» Extracted data
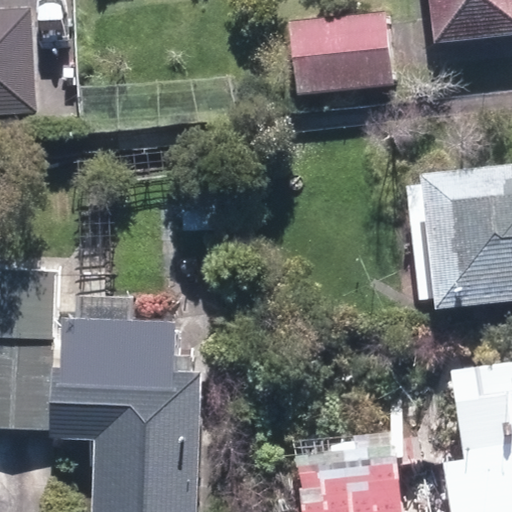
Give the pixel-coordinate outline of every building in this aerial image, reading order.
[(511,0),(422,0),(428,54),(511,44),(511,0)] [(34,14),(0,15),(0,127),(39,125),(34,14)] [(390,19),(282,32),(290,100),(398,88),(390,19)] [(511,316),(511,173),(404,188),(423,329),(511,316)] [(0,272),(0,428),(46,431),(45,448),(90,450),(86,511),(197,511),(203,381),(188,381),(189,360),(166,359),(168,330),(60,326),(63,275),(0,272)] [(511,511),(511,372),(444,383),(457,469),(434,473),(439,511),(511,511)]
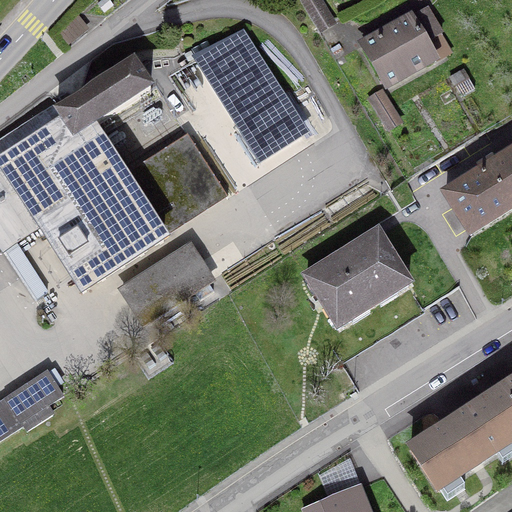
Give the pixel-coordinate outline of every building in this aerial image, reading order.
[(300,0),(319,30),(333,21),(319,0),(300,0)] [(382,35),(362,45),(386,88),(449,52),(426,9),(389,30),(387,26),(379,30),(382,35)] [(240,37),(198,60),(262,161),(303,135),(240,37)] [(133,66),(59,114),(75,140),(91,131),(150,92),(133,66)] [(462,71),(449,78),(460,99),(473,92),(462,71)] [(381,94),(371,101),(389,130),(399,123),(381,94)] [(120,177),(91,131),(75,140),(59,114),(57,108),(0,144),(0,246),(1,248),(3,253),(40,229),(83,294),(163,243),(161,236),(122,178),(120,177)] [(188,136),(122,178),(161,236),(226,195),(188,136)] [(471,158),(464,146),(428,168),(436,180),(471,158)] [(511,150),(503,155),(506,159),(494,167),(492,162),(479,171),(481,175),(446,197),(470,235),(511,208),(511,150)] [(393,293),(394,295),(408,287),(377,237),(347,256),(343,250),(332,257),(336,263),(307,281),(338,330),(352,322),(350,319),(365,310),(366,312),(379,304),(378,302),(393,293)] [(143,325),(211,282),(190,249),(122,293),(143,325)] [(47,374),(0,404),(0,442),(23,427),(27,433),(53,416),(47,408),(62,398),(47,374)] [(511,386),(486,403),(511,442),(511,386)] [(502,465),(511,458),(511,442),(486,403),(410,452),(437,493),(440,490),(447,501),(465,489),(458,478),(495,454),(502,465)] [(320,511),(369,511),(360,489),(342,496),(345,502),(320,511)]
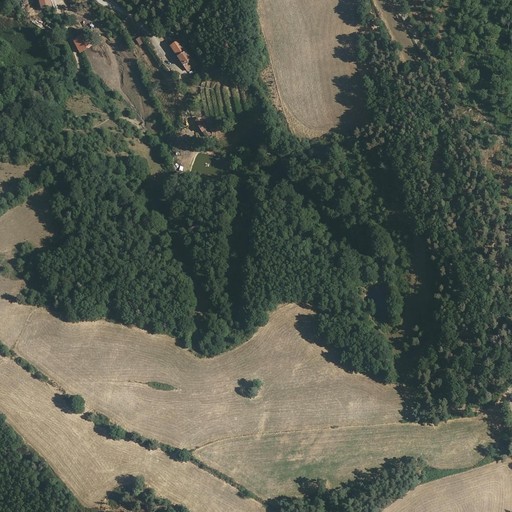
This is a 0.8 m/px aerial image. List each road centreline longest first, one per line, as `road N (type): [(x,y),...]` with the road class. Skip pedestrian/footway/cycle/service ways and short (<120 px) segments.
road 1 (track): [(398,0),(429,56),(506,314),(511,361)]
road 2 (track): [(112,4),(171,58),(190,130)]
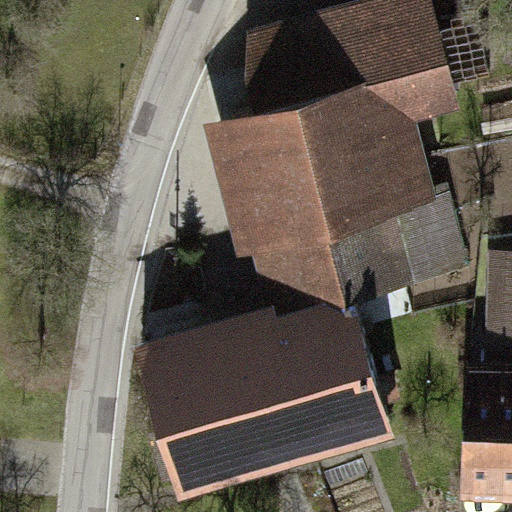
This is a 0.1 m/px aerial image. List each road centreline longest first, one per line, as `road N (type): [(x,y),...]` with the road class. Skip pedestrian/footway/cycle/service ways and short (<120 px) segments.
road 1 (residential): [(212,0),(131,206),(100,368),(89,511)]
road 2 (track): [(0,170),(131,206)]
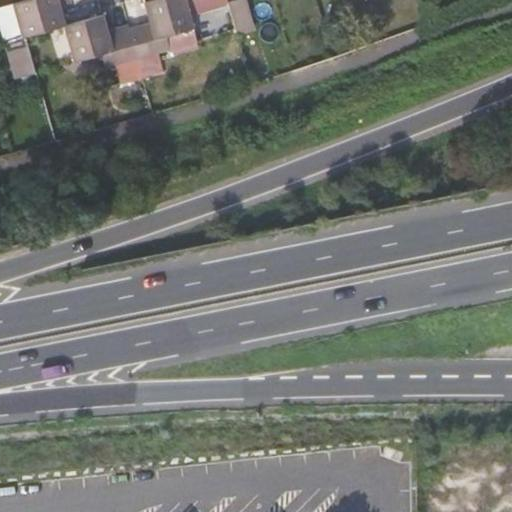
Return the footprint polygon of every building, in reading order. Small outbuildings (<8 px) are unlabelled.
[(70,2),(70,0),(21,0),(13,2),(23,36),(24,35),(65,24),(60,5),(70,2)] [(196,47),(183,0),(148,0),(143,2),(148,21),(128,27),(142,78),(165,72),(160,52),(170,50),(171,54),(196,47)] [(241,0),(236,0),(226,3),(235,36),(251,32),(241,0)] [(13,2),(0,6),(0,20),(5,41),(23,36),(13,2)] [(107,34),(101,14),(65,24),(74,61),(100,53),(105,68),(113,65),(119,85),(142,78),(128,27),(107,34)] [(13,68),(32,62),(24,35),(23,36),(5,41),(13,68)]
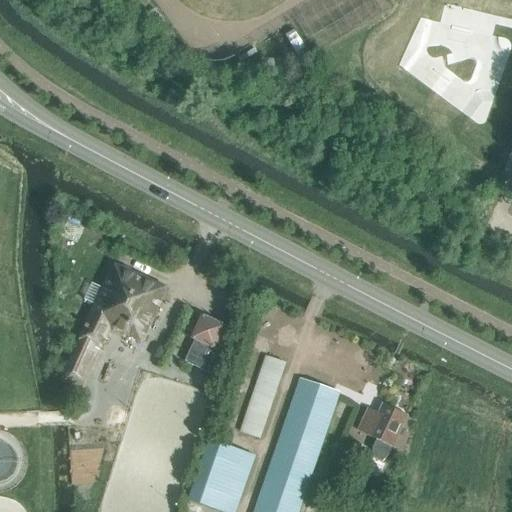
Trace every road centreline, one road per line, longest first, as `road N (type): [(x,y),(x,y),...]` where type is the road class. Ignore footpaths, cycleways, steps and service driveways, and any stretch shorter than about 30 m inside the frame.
road 1 (tertiary): [(511,368),(144,182),(0,95)]
road 2 (track): [(0,421),(72,416),(116,394),(170,319),(218,219)]
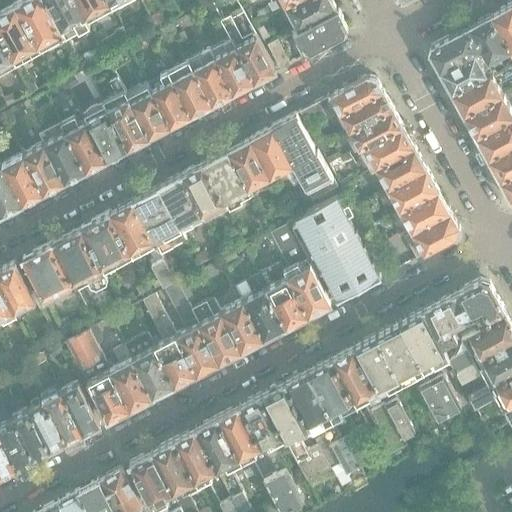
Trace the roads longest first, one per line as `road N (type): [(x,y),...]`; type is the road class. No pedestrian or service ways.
road 1 (residential): [(0,501),(499,239)]
road 2 (residential): [(388,36),(0,240)]
road 3 (residential): [(499,239),(388,36)]
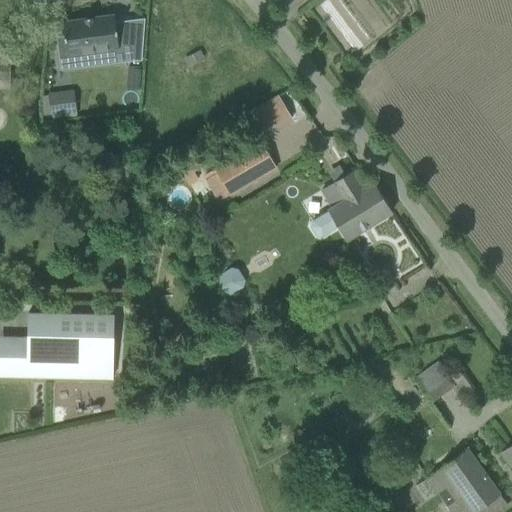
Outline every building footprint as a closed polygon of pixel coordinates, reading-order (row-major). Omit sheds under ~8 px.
[(59,56),(88,53),(89,62),(108,60),(107,50),(119,49),(114,15),(63,22),(65,36),(57,37),(59,56)] [(0,87),(8,88),(10,54),(0,53),(0,87)] [(141,67),(128,66),(127,91),(139,91),(141,67)] [(52,114),(76,111),(74,98),(62,99),(61,93),(49,95),(52,114)] [(263,130),(289,121),(280,95),(254,105),(263,130)] [(233,198),(278,167),(261,142),(203,176),(218,202),(231,195),(233,198)] [(371,184),(359,168),(322,191),(332,208),(311,221),(310,228),(316,237),(322,238),(339,227),(347,241),(391,213),(373,182),(371,184)] [(210,279),(221,296),(244,282),(233,265),(210,279)] [(27,337),(26,378),(112,380),(114,314),(28,312),(27,337)] [(470,386),(460,371),(448,379),(459,394),(470,386)] [(511,445),(500,454),(511,470),(511,445)] [(475,511),(500,495),(467,449),(427,478),(451,511),(475,511)]
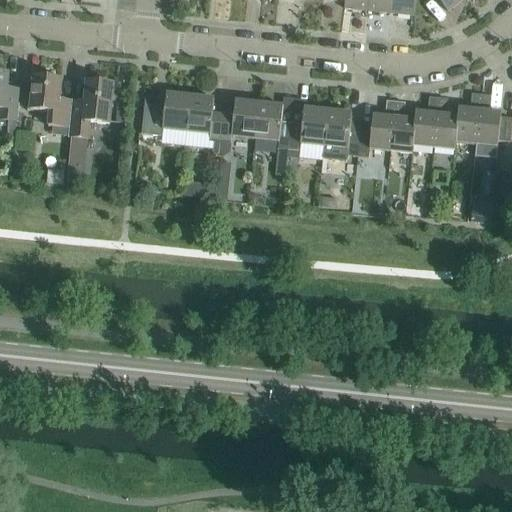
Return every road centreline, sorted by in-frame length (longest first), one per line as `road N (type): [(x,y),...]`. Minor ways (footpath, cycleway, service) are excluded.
road 1 (secondary): [(511,410),(0,356)]
road 2 (residential): [(485,47),(417,70),(145,39)]
road 3 (residential): [(145,39),(0,27)]
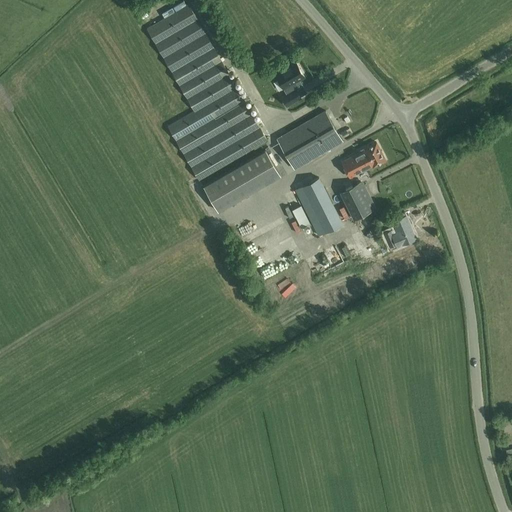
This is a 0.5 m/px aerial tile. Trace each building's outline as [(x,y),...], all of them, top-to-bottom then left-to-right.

» Task description
Put every line of the rows above into a Markdown table with the columns "No." and "Line", giving each line its own number and skipping blank lines. Leave the pictures out.

» Exercise result
| No. | Line |
|---|---|
| 1 | Give the pixel-coordinate outline of every building in this aerial image, reading order. |
| 2 | [(511,0),(422,0),(428,54),(511,44),(511,0)] [(34,14),(0,15),(0,127),(39,125),(34,14)] [(390,19),(282,32),(290,100),(398,88),(390,19)] [(511,316),(511,173),(404,188),(423,329),(511,316)] [(0,272),(0,428),(46,431),(45,448),(90,450),(86,511),(197,511),(203,381),(188,381),(189,360),(166,359),(168,330),(60,326),(63,275),(0,272)] [(511,511),(511,372),(444,383),(457,469),(434,473),(439,511),(511,511)] |
| 3 | Give the pixel-coordinate outline of every building in this aerial image, reading order. |
| 4 | [(300,0),(319,30),(333,21),(319,0),(300,0)] [(382,35),(362,45),(386,88),(449,52),(426,9),(389,30),(387,26),(379,30),(382,35)] [(240,37),(198,60),(262,161),(303,135),(240,37)] [(133,66),(59,114),(75,140),(91,131),(150,92),(133,66)] [(462,71),(449,78),(460,99),(473,92),(462,71)] [(381,94),(371,101),(389,130),(399,123),(381,94)] [(120,177),(91,131),(75,140),(59,114),(57,108),(0,144),(0,246),(1,248),(3,253),(40,229),(83,294),(163,243),(161,236),(122,178),(120,177)] [(188,136),(122,178),(161,236),(226,195),(188,136)] [(471,158),(464,146),(428,168),(436,180),(471,158)] [(511,150),(503,155),(506,159),(494,167),(492,162),(479,171),(481,175),(446,197),(470,235),(511,208),(511,150)] [(393,293),(394,295),(408,287),(377,237),(347,256),(343,250),(332,257),(336,263),(307,281),(338,330),(352,322),(350,319),(365,310),(366,312),(379,304),(378,302),(393,293)] [(143,325),(211,282),(190,249),(122,293),(143,325)] [(47,374),(0,404),(0,442),(23,427),(27,433),(53,416),(47,408),(62,398),(47,374)] [(511,386),(486,403),(511,442),(511,386)] [(502,465),(511,458),(511,442),(486,403),(410,452),(437,493),(440,490),(447,501),(465,489),(458,478),(495,454),(502,465)] [(320,511),(369,511),(360,489),(342,496),(345,502),(320,511)] |
| 5 | This is a 0.8 m/px aerial image. List each road centreline longest first, one per line, as `road N (type): [(x,y),...]` with the road class. Skip pedestrian/footway/cycle/service ways and short (<120 px) segments. |
| 6 | road 1 (track): [(398,0),(429,56),(506,314),(511,361)] |
| 7 | road 2 (track): [(112,4),(171,58),(190,130)] |
| 8 | This is a 0.1 m/px aerial image. List each road centreline longest first, one per line, as `road N (type): [(x,y),...]` with the road class. Skip pedestrian/footway/cycle/service ways and short (<120 px) segments. |
| 9 | road 1 (residential): [(212,0),(131,206),(100,368),(89,511)] |
| 10 | road 2 (track): [(0,170),(131,206)] |
| 11 | Return the footprint polygon of every building, in reading order. Small outbuildings (<8 px) are unlabelled. |
| 12 | [(70,2),(70,0),(21,0),(13,2),(23,36),(24,35),(65,24),(60,5),(70,2)] [(196,47),(183,0),(148,0),(143,2),(148,21),(128,27),(142,78),(165,72),(160,52),(170,50),(171,54),(196,47)] [(241,0),(236,0),(226,3),(235,36),(251,32),(241,0)] [(13,2),(0,6),(0,20),(5,41),(23,36),(13,2)] [(107,34),(101,14),(65,24),(74,61),(100,53),(105,68),(113,65),(119,85),(142,78),(128,27),(107,34)] [(13,68),(32,62),(24,35),(23,36),(5,41),(13,68)] |
| 13 | Trace every road centreline, one road per line, longest first, as `road N (type): [(x,y),(x,y),...]` where type is the road class. Ignore footpaths, cycleways, steps and service driveways, and any stretch shorter than about 30 m inside the frame. |
| 14 | road 1 (tertiary): [(511,368),(144,182),(0,95)] |
| 15 | road 2 (track): [(0,421),(72,416),(116,394),(170,319),(218,219)] |
| 16 | Trace the roads longest first, one per line as `road N (type): [(x,y),...]`; type is the road class. No pedestrian or service ways. |
| 17 | road 1 (residential): [(0,501),(499,239)] |
| 18 | road 2 (residential): [(388,36),(0,240)] |
| 19 | road 3 (residential): [(499,239),(388,36)] |
| 20 | Outline every building footprint as a closed polygon of pixel coordinates, reading-order (row-major). Omit sheds under ~8 px. |
| 21 | [(59,56),(88,53),(89,62),(108,60),(107,50),(119,49),(114,15),(63,22),(65,36),(57,37),(59,56)] [(0,87),(8,88),(10,54),(0,53),(0,87)] [(141,67),(128,66),(127,91),(139,91),(141,67)] [(52,114),(76,111),(74,98),(62,99),(61,93),(49,95),(52,114)] [(263,130),(289,121),(280,95),(254,105),(263,130)] [(233,198),(278,167),(261,142),(203,176),(218,202),(231,195),(233,198)] [(371,184),(359,168),(322,191),(332,208),(311,221),(310,228),(316,237),(322,238),(339,227),(347,241),(391,213),(373,182),(371,184)] [(210,279),(221,296),(244,282),(233,265),(210,279)] [(27,337),(26,378),(112,380),(114,314),(28,312),(27,337)] [(470,386),(460,371),(448,379),(459,394),(470,386)] [(511,445),(500,454),(511,470),(511,445)] [(475,511),(500,495),(467,449),(427,478),(451,511),(475,511)] |
| 22 | Return every road centreline, sorted by in-frame length (longest first), one per line as `road N (type): [(x,y),...]`. Minor ways (footpath, cycleway, service) are excluded. |
| 23 | road 1 (secondary): [(511,410),(0,356)] |
| 24 | road 2 (residential): [(485,47),(417,70),(145,39)] |
| 25 | road 3 (residential): [(145,39),(0,27)] |
| 26 | This is a 0.5 m/px aerial tile. Trace each building's outline as [(x,y),...], all of them, top-to-bottom then left-to-right. |